▸ Supplied material
----------

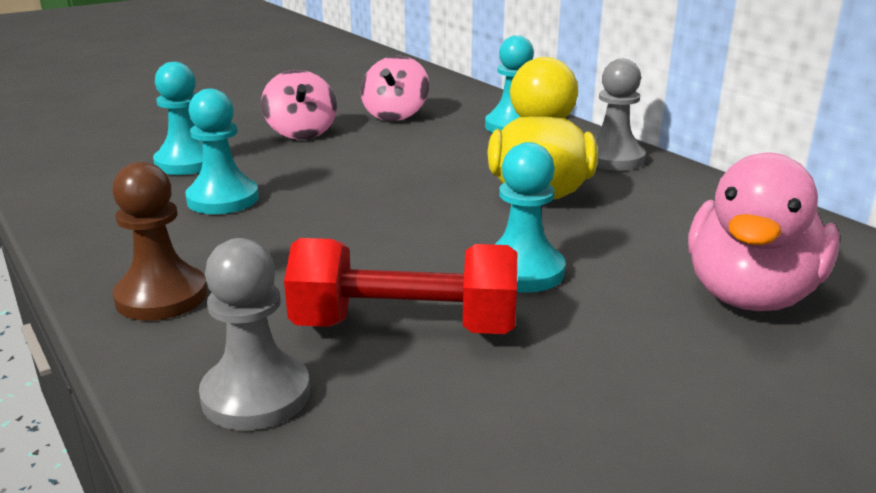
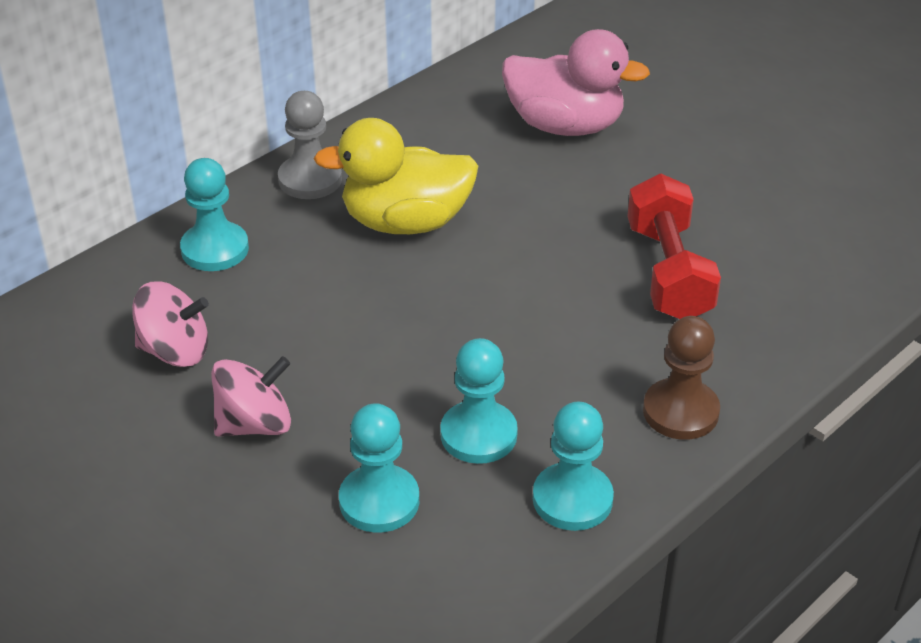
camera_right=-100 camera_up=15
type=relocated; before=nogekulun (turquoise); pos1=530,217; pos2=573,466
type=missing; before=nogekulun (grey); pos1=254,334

----------

▸ Exercise details
Starting with the line that holds "type=relocated; before=nogekulun (turquoise);", copy each remaining line of the listing above exactly, through the last one.

▸ Response to this exercise
type=relocated; before=nogekulun (turquoise); pos1=530,217; pos2=573,466
type=missing; before=nogekulun (grey); pos1=254,334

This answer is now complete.